- _Data to examine_:
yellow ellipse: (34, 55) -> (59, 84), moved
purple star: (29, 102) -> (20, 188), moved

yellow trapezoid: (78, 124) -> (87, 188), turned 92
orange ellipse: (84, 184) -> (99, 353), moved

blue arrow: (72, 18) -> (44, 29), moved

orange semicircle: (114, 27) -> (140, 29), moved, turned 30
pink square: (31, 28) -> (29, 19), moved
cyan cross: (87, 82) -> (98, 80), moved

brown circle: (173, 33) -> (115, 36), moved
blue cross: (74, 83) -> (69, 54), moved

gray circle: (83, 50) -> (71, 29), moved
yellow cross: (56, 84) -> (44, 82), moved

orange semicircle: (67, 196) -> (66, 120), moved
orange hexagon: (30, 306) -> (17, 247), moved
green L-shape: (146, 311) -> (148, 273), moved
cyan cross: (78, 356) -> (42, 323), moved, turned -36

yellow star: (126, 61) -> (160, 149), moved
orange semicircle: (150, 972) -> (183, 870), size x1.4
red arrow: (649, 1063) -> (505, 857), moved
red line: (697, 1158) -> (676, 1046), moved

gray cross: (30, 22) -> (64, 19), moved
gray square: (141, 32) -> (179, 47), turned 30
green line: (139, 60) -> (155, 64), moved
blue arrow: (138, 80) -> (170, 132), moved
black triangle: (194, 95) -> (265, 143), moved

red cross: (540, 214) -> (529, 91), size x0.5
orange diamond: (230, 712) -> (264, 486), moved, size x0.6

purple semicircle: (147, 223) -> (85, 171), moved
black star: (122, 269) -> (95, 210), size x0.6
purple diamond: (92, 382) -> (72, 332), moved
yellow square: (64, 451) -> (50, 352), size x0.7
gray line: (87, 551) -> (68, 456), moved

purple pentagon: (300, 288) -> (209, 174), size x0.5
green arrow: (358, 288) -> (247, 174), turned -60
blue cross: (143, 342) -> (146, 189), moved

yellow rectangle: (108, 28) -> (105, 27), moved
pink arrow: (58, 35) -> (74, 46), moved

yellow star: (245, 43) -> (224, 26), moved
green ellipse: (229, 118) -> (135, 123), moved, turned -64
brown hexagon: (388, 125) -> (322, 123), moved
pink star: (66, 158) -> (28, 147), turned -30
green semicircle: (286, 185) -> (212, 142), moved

- _Directions_:
Copy out only the lines above from the one with "yellow cross: (56, 84) -> (44, 82), moved" to the one with "yellow star: (126, 61) -> (160, 149), moved", inclusive, exactly as they stand.

- _Answer box_:
yellow cross: (56, 84) -> (44, 82), moved

orange semicircle: (67, 196) -> (66, 120), moved
orange hexagon: (30, 306) -> (17, 247), moved
green L-shape: (146, 311) -> (148, 273), moved
cyan cross: (78, 356) -> (42, 323), moved, turned -36

yellow star: (126, 61) -> (160, 149), moved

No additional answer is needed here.